**Aim of the exercise**. Pictures are to be left out, and only the lines below starting at the one with "BARO2 pin GND: GND -> 3V3" and ending at the one with "SERVO2 pin GND: none -> GND" are to be reproduced, each exactly, both ends included.

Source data
Content starts
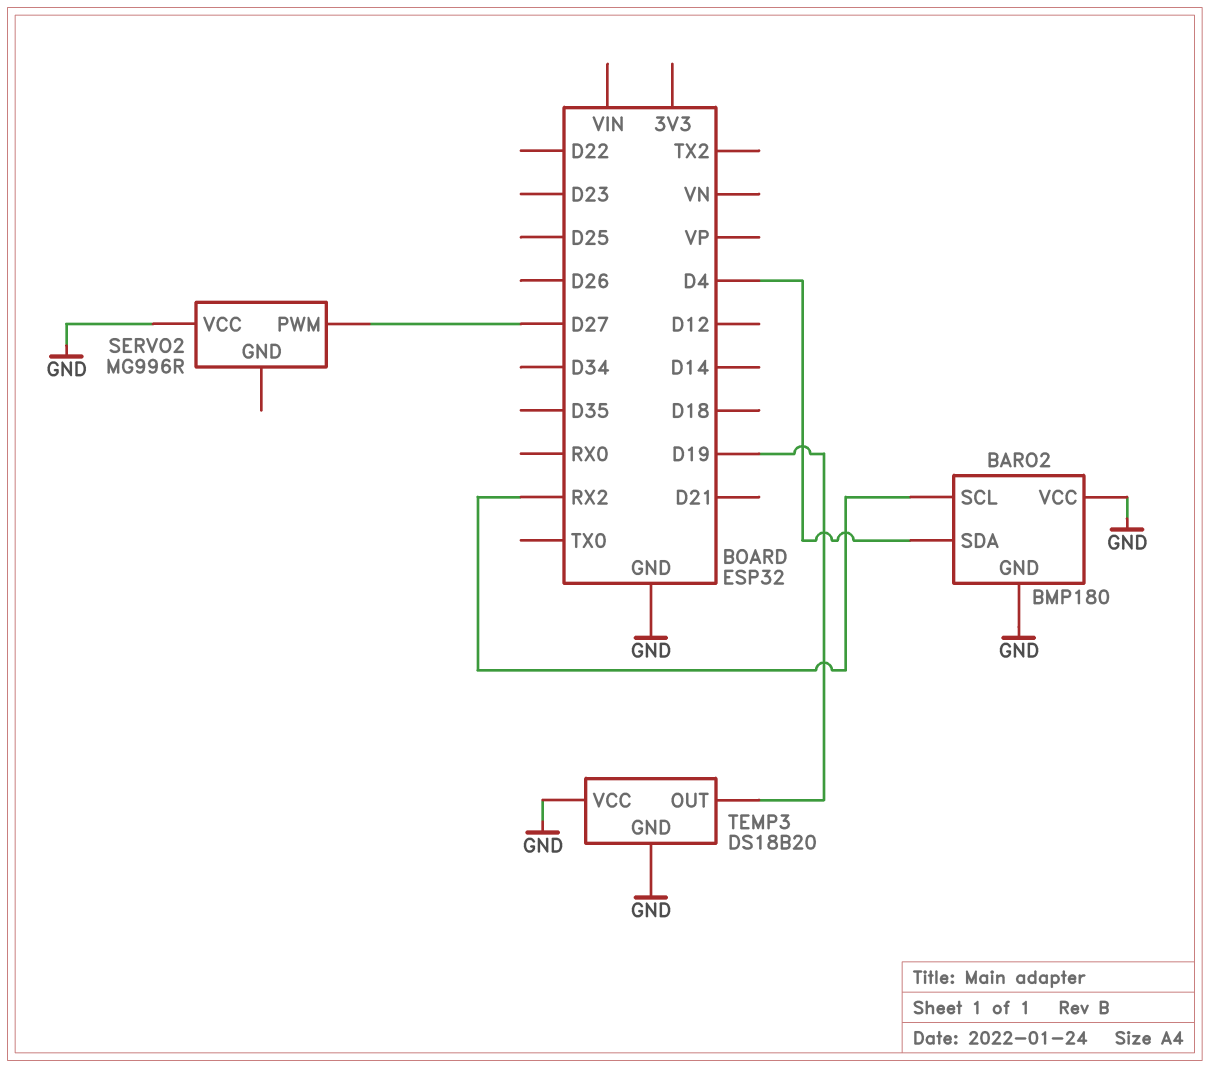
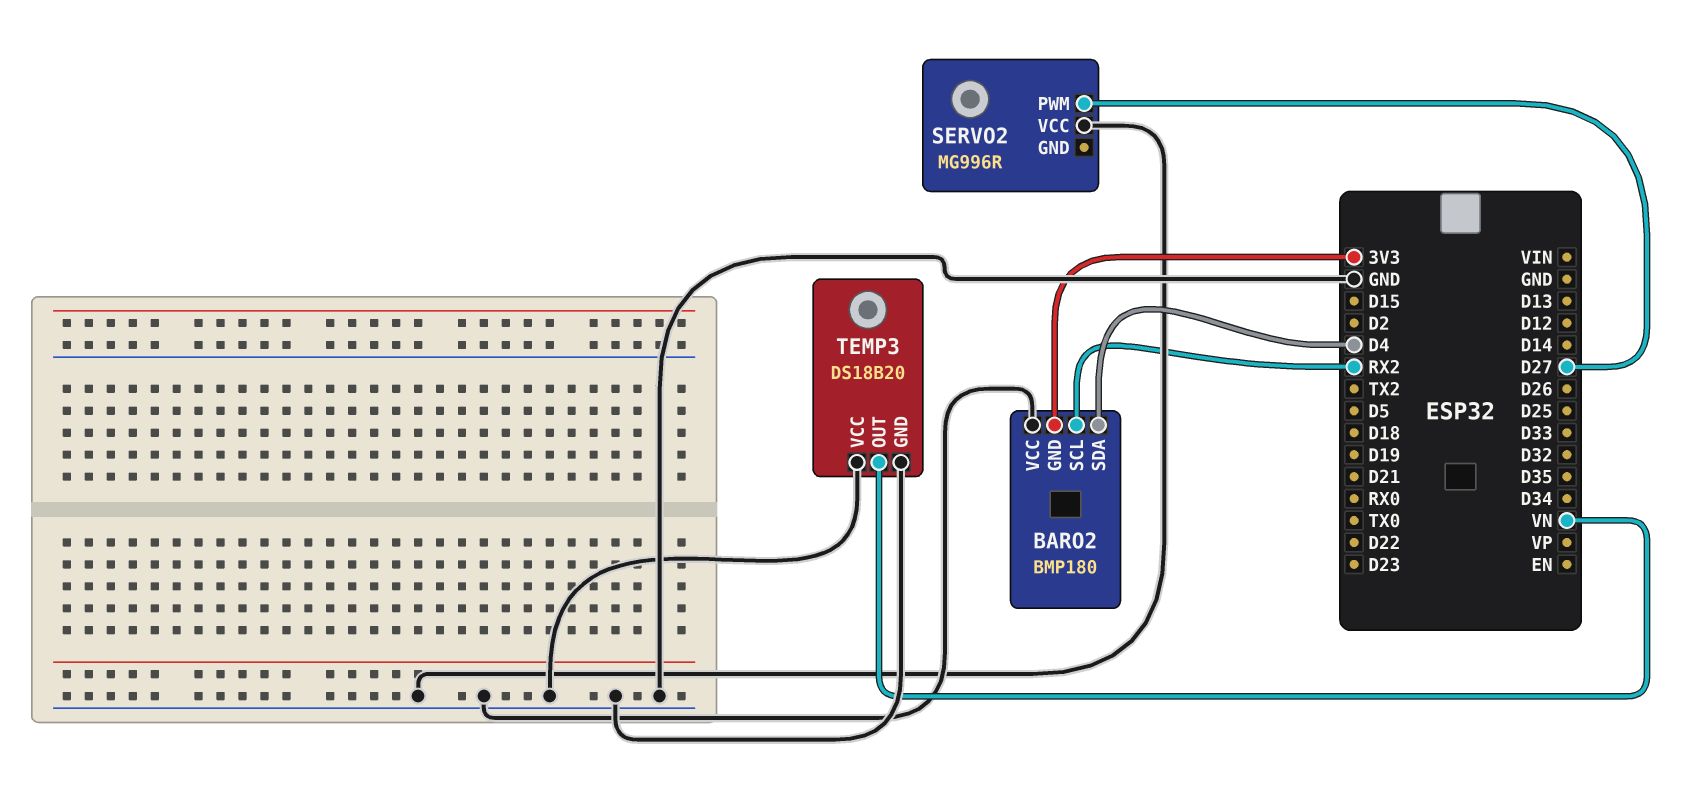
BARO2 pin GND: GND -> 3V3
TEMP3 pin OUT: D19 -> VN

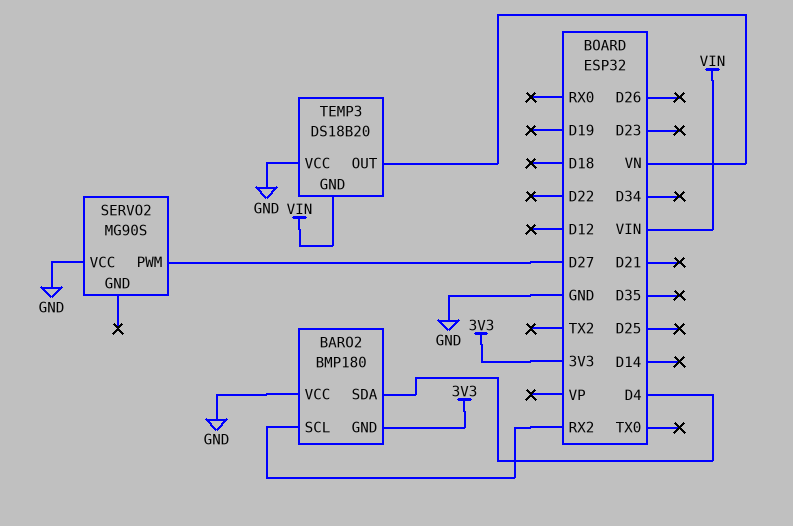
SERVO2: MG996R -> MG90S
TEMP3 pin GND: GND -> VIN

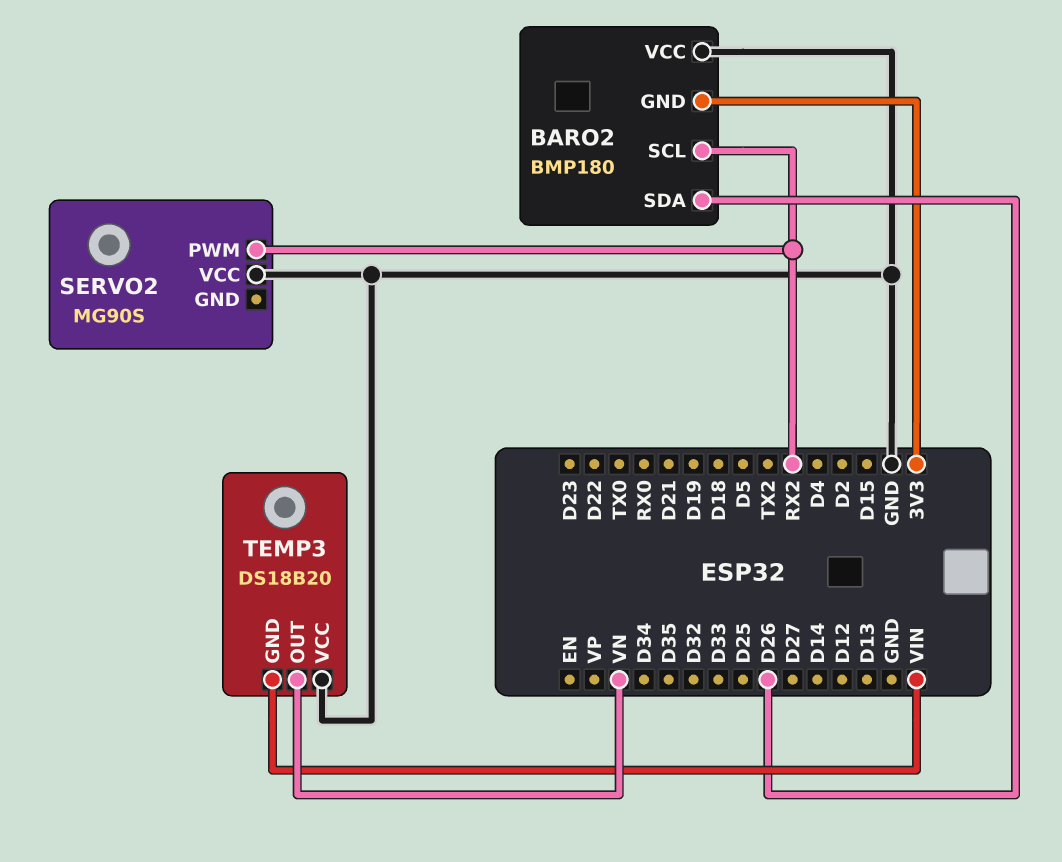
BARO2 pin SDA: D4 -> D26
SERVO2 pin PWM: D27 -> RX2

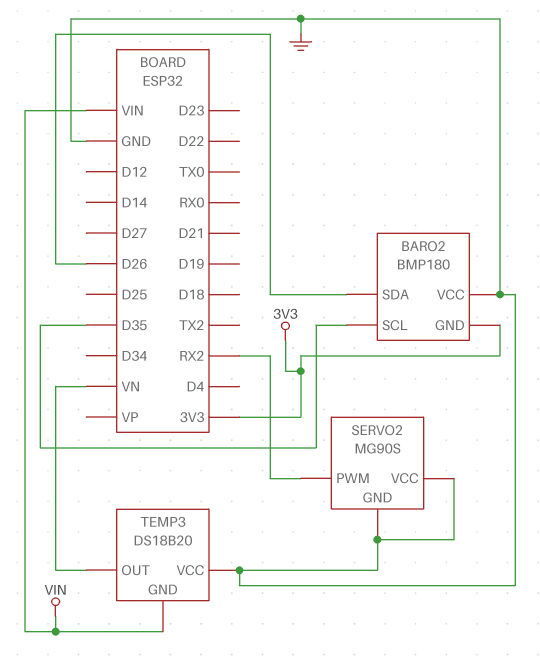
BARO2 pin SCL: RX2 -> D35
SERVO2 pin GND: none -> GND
Content ends
Content starts
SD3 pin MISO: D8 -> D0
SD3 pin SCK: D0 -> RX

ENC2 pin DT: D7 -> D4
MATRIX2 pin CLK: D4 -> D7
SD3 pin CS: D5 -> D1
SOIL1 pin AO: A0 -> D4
Content ends
Content starts
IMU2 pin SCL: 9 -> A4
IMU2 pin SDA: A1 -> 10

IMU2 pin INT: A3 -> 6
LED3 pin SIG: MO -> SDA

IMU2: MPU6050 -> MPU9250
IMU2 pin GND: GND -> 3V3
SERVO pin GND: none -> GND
Content ends
**Exercise output**.
BARO2 pin GND: GND -> 3V3
TEMP3 pin OUT: D19 -> VN

SERVO2: MG996R -> MG90S
TEMP3 pin GND: GND -> VIN

BARO2 pin SDA: D4 -> D26
SERVO2 pin PWM: D27 -> RX2

BARO2 pin SCL: RX2 -> D35
SERVO2 pin GND: none -> GND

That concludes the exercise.